↓
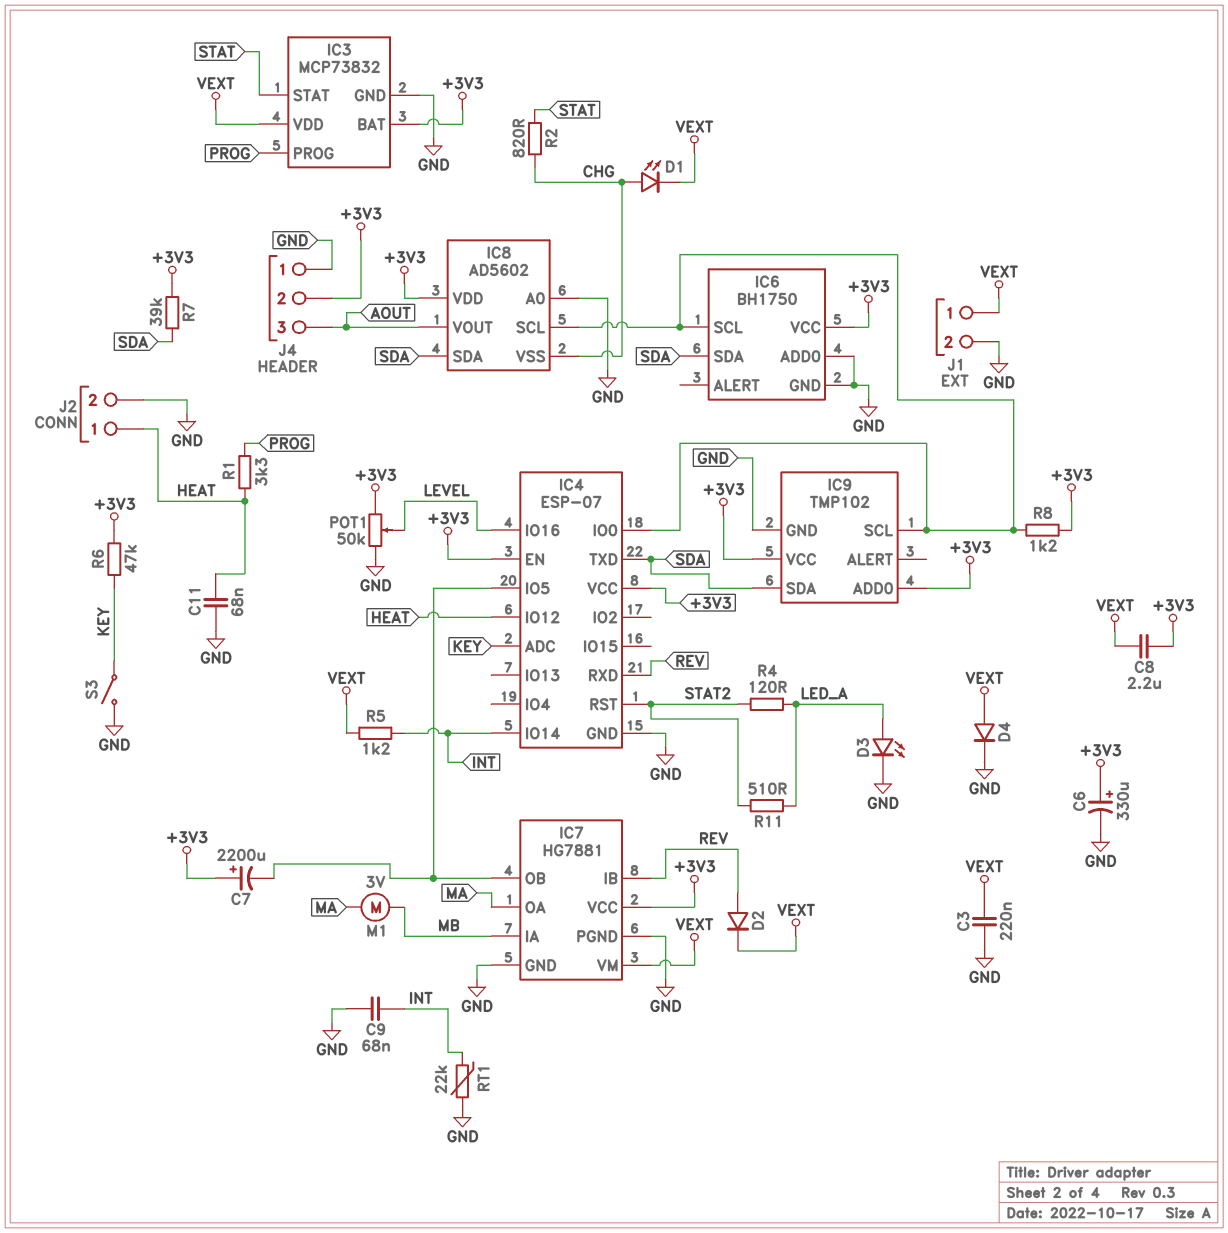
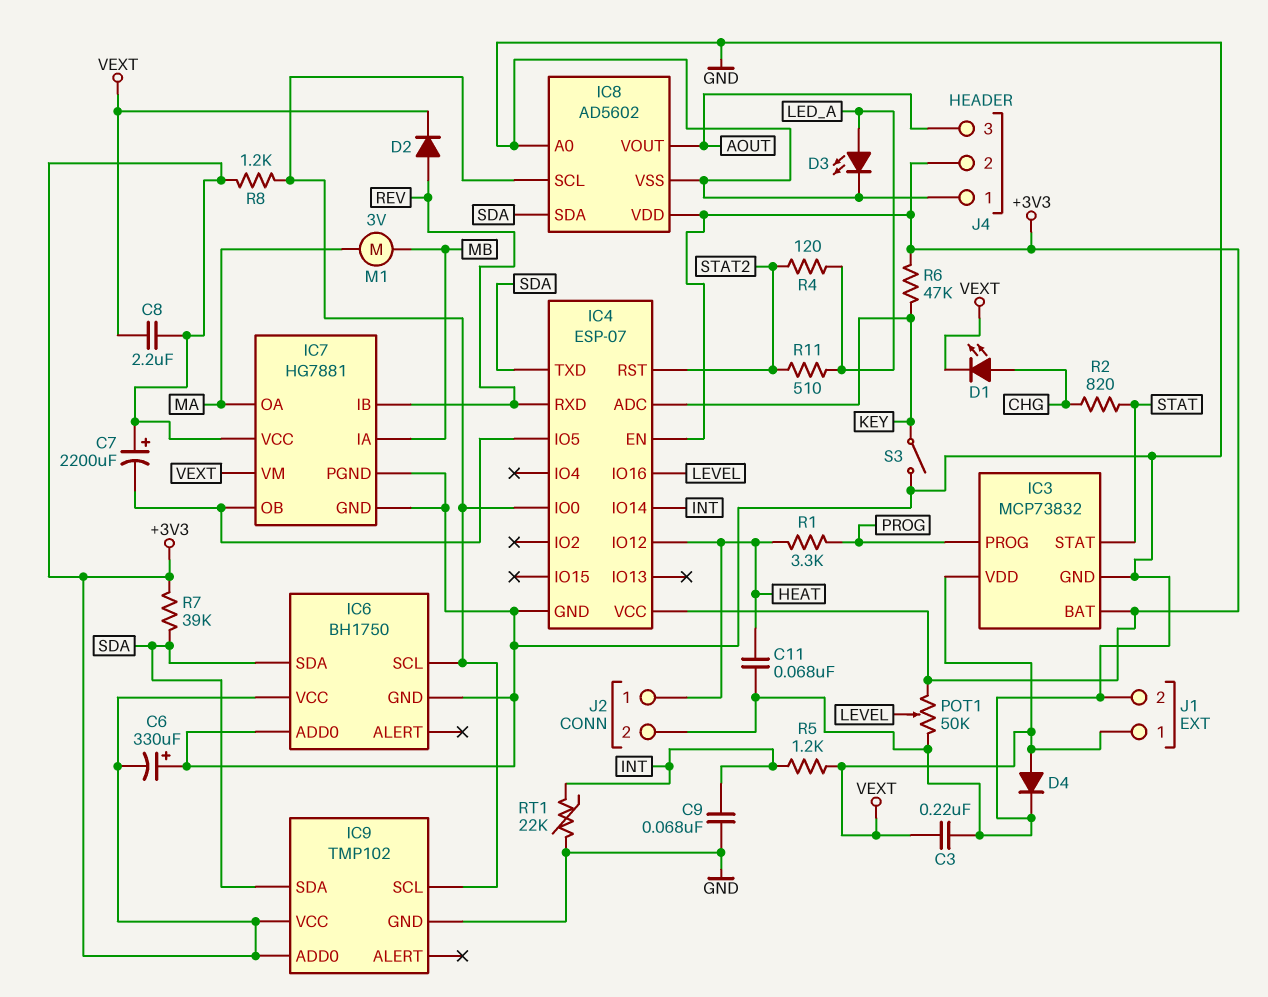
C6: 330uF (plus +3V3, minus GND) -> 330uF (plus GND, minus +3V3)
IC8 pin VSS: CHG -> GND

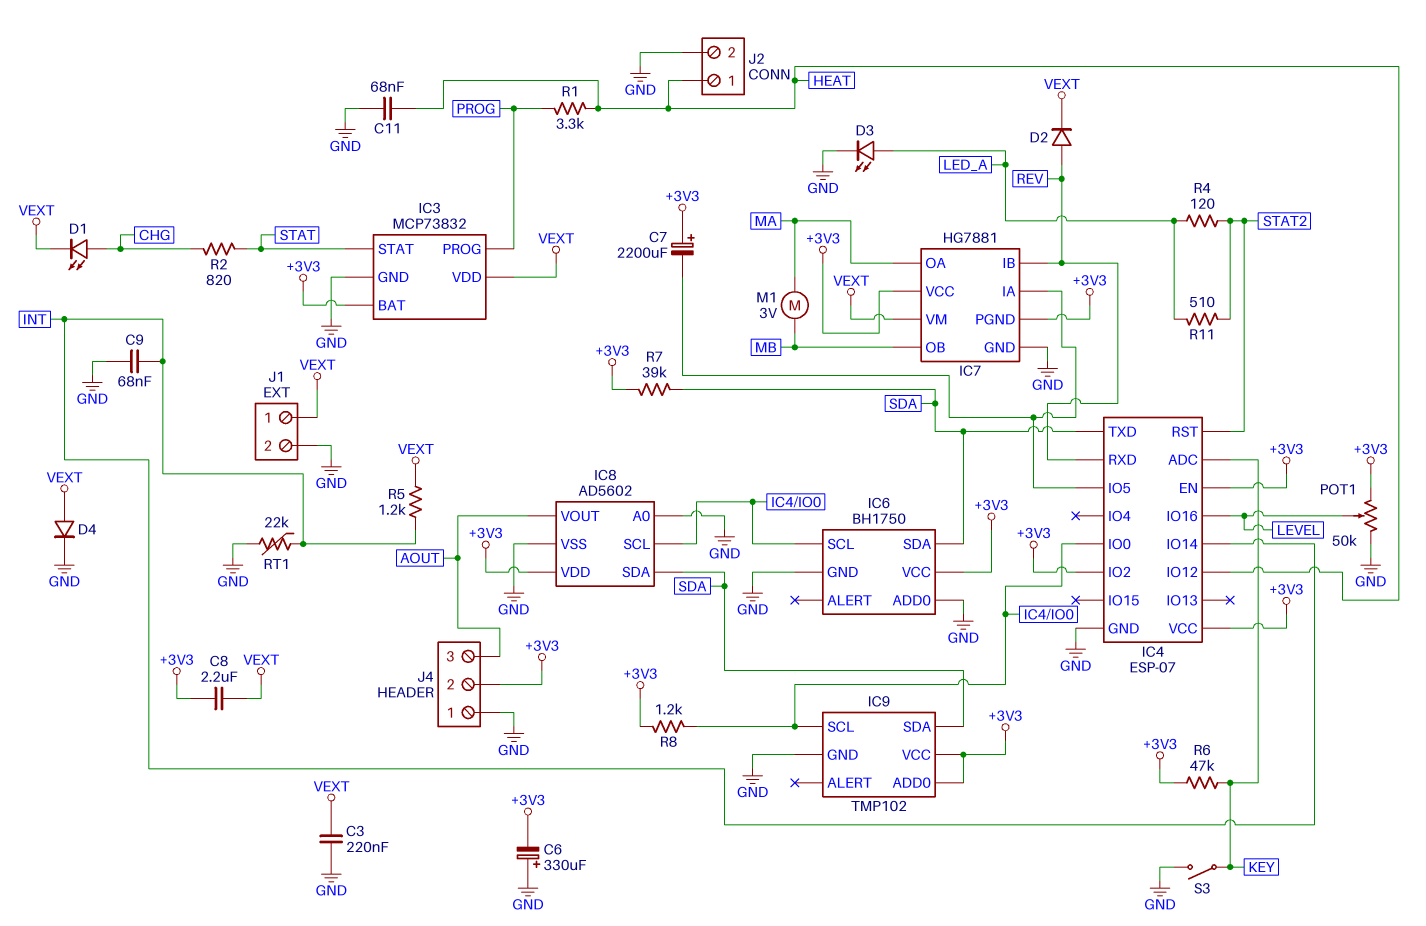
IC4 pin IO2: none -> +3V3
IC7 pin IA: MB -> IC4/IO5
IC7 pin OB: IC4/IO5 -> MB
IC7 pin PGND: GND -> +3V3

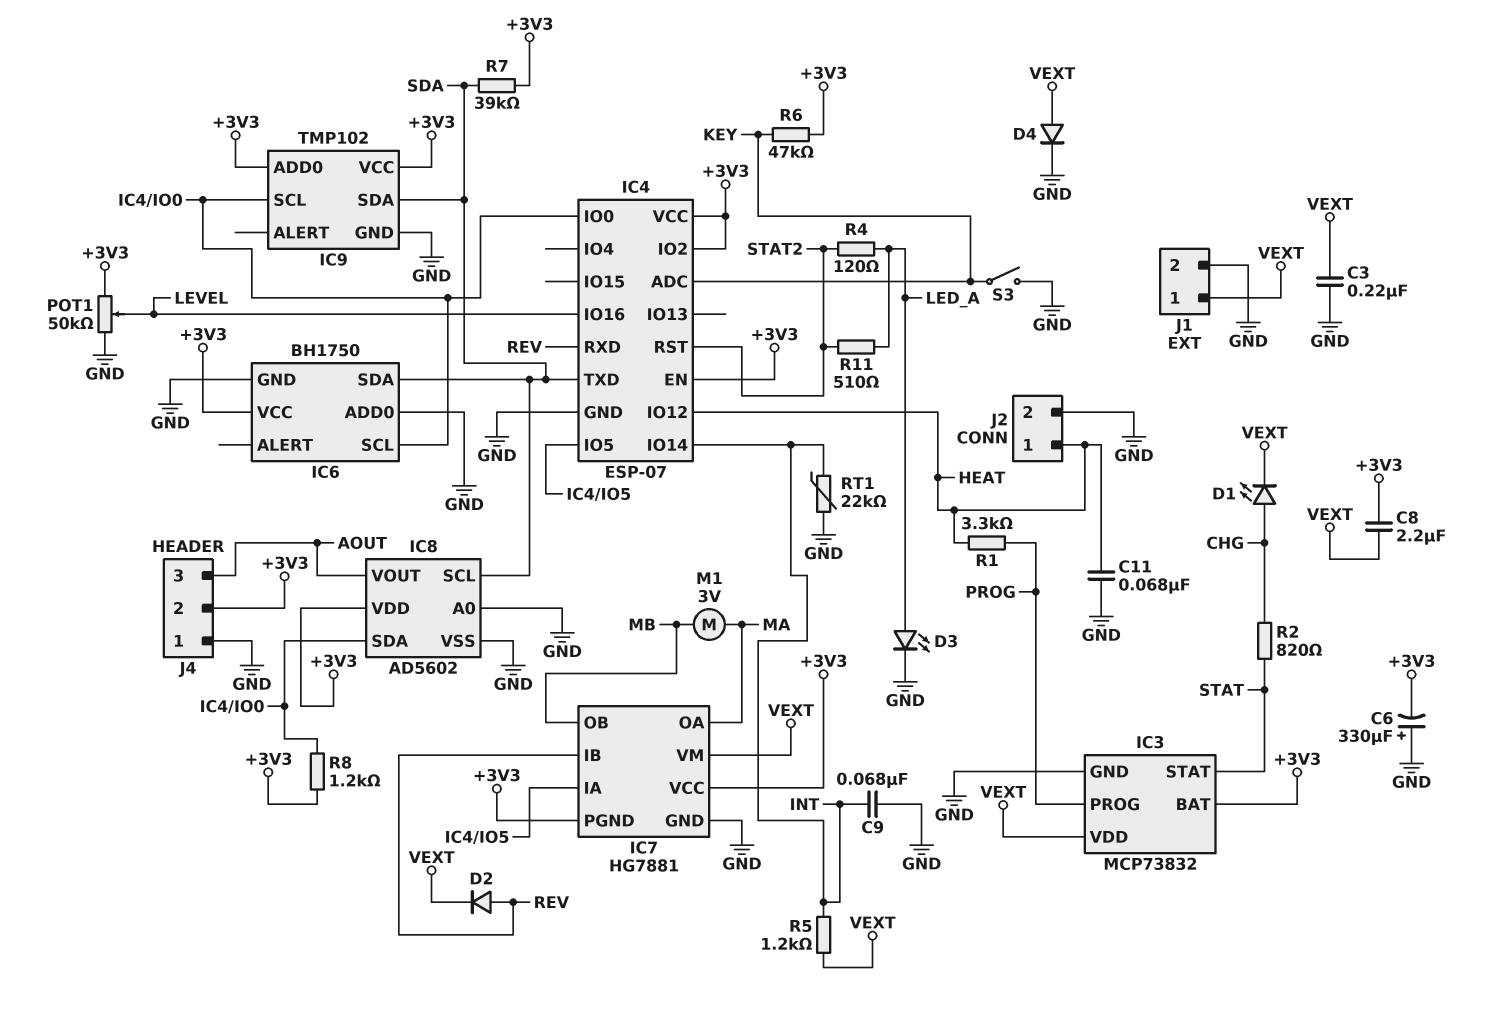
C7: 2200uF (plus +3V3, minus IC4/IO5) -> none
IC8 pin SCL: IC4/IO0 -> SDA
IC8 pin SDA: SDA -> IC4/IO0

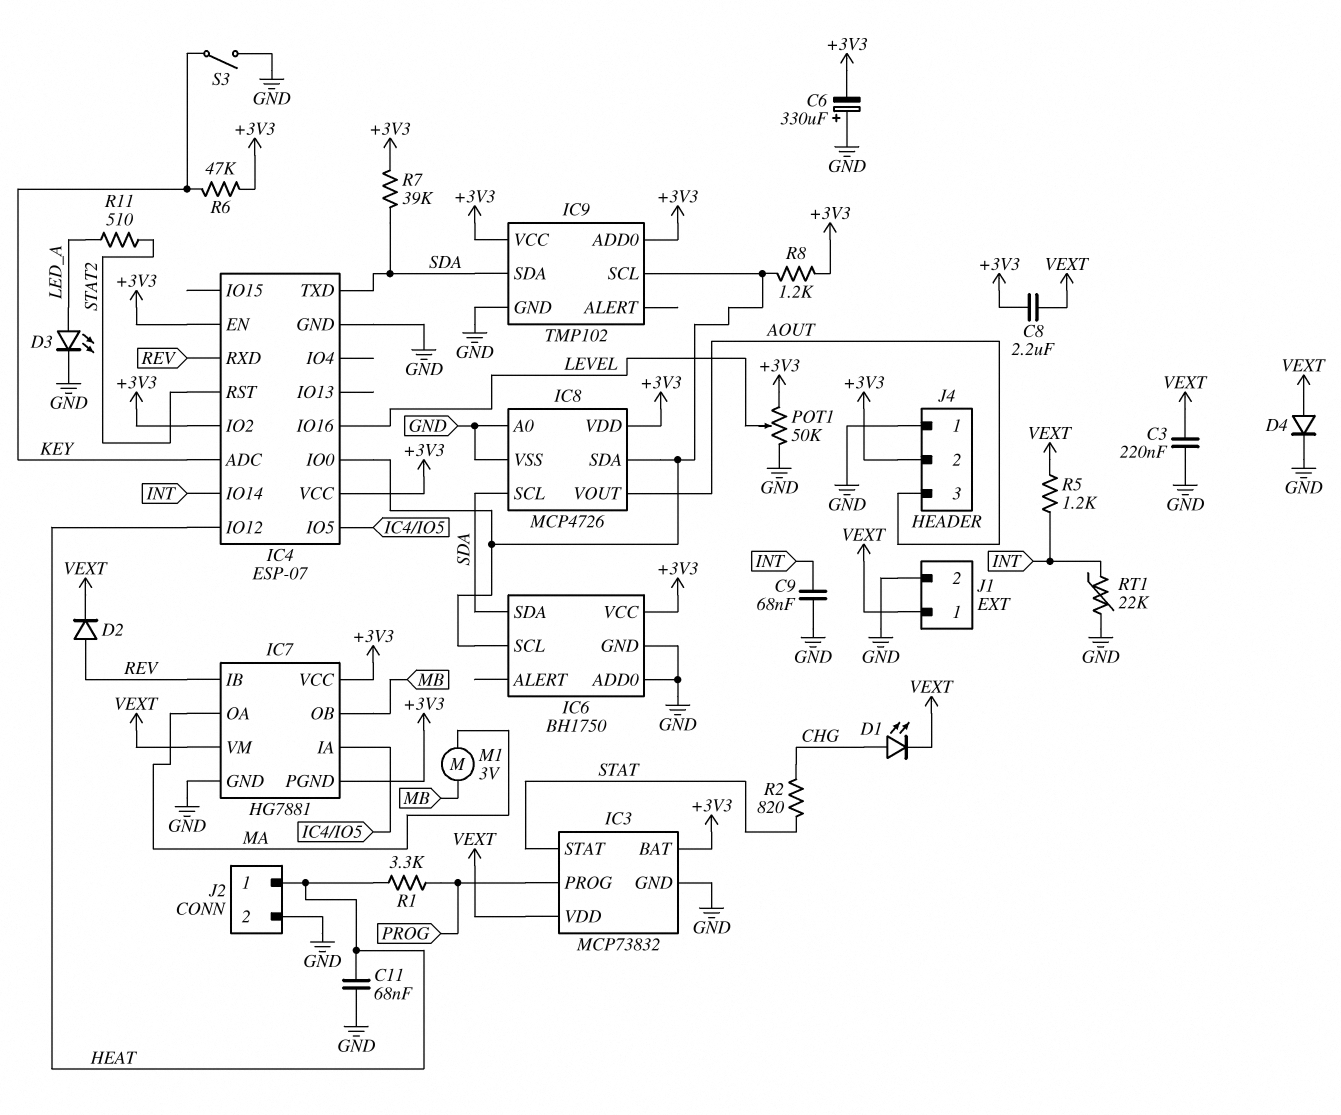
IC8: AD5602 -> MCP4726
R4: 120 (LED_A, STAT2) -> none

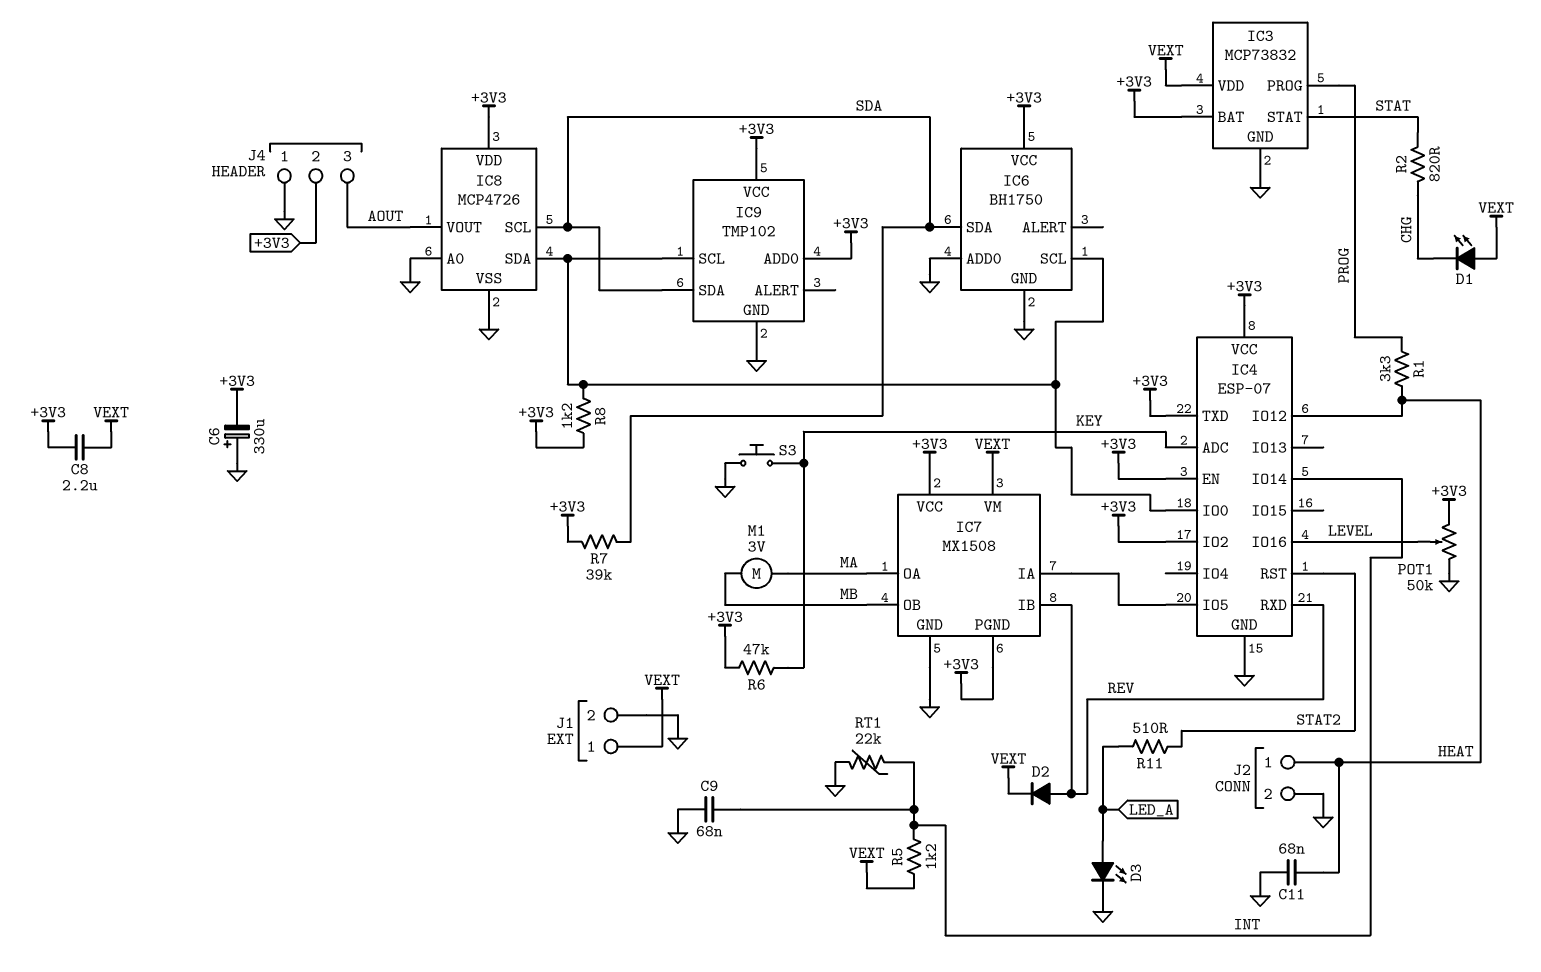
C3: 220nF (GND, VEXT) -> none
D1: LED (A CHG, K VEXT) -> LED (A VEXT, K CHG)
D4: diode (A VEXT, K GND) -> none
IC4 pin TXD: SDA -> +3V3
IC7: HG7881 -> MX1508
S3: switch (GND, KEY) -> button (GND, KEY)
↑
↓
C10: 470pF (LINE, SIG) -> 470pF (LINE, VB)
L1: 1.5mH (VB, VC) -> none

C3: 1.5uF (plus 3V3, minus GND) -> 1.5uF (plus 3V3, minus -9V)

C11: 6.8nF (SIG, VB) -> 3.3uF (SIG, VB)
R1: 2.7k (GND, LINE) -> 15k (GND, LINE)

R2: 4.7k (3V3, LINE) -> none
↑
→ EXERCISE OBJECTIVE: Report, from the entries above, each line where "plus" is found.

→ RESPONSE TO THE EXERCISE:
C6: 330uF (plus +3V3, minus GND) -> 330uF (plus GND, minus +3V3)
C7: 2200uF (plus +3V3, minus IC4/IO5) -> none
C3: 1.5uF (plus 3V3, minus GND) -> 1.5uF (plus 3V3, minus -9V)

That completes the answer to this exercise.